**Task**
Each line from the material with the word "none" in it must be copied.

**Records to use**
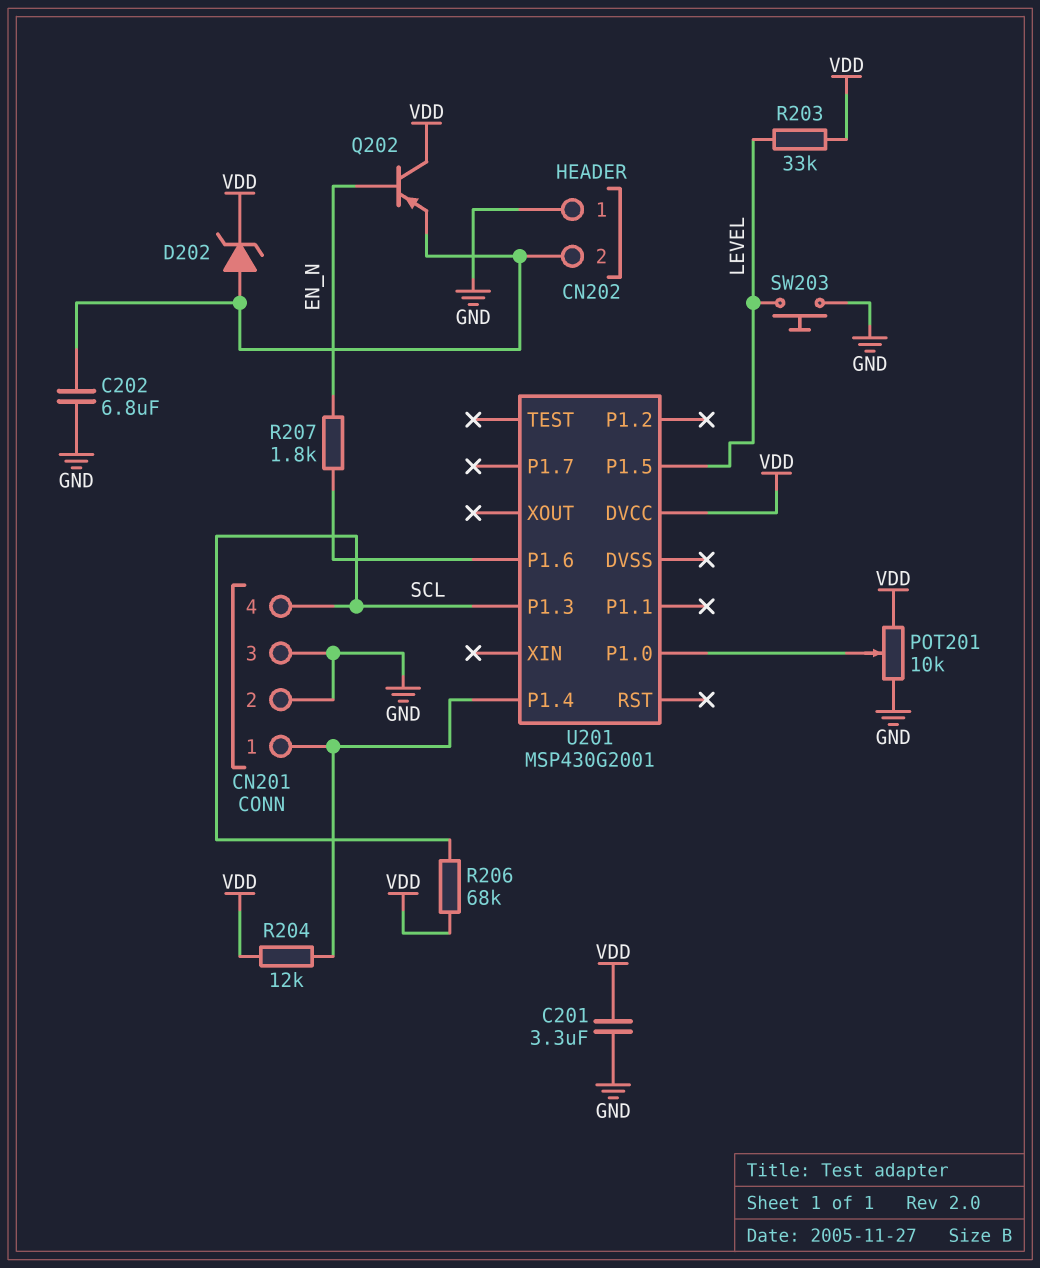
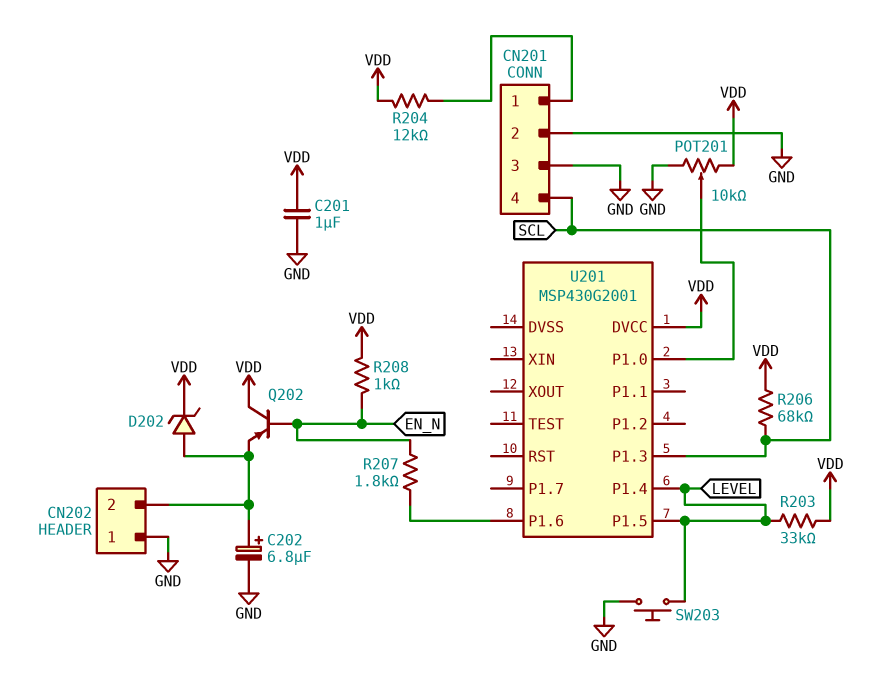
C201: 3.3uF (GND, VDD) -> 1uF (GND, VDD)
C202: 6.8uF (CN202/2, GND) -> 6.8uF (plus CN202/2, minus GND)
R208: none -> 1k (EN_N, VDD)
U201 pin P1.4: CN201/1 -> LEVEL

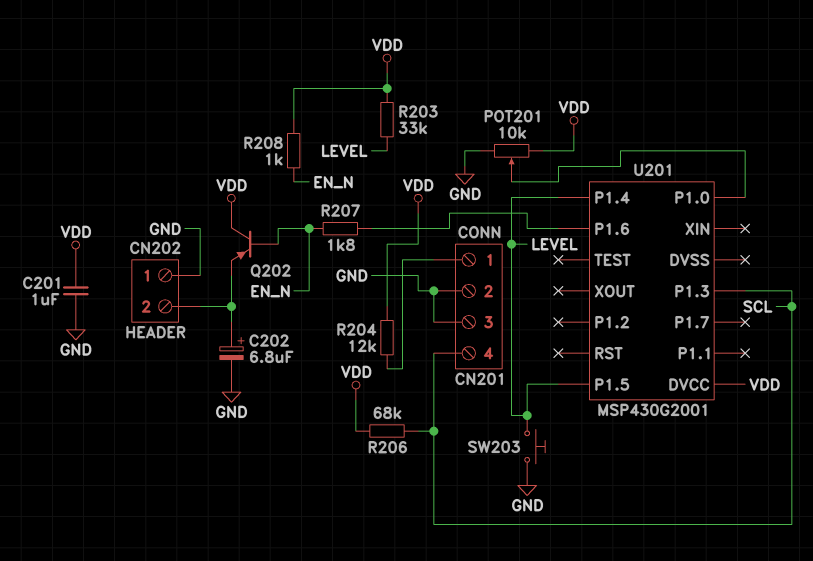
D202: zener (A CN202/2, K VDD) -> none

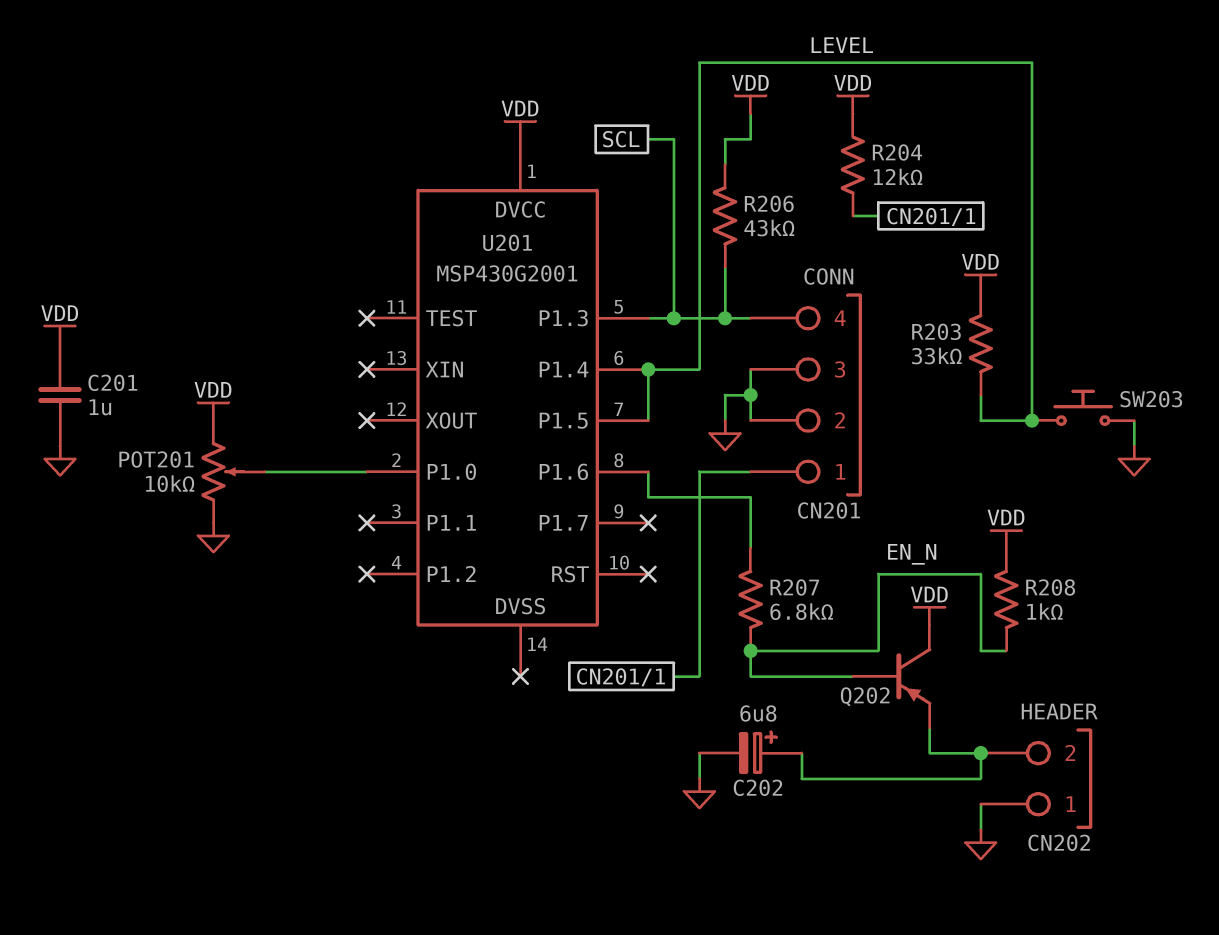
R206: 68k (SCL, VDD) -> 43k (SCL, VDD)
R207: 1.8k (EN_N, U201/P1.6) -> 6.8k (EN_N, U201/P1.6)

**Your response**
R208: none -> 1k (EN_N, VDD)
D202: zener (A CN202/2, K VDD) -> none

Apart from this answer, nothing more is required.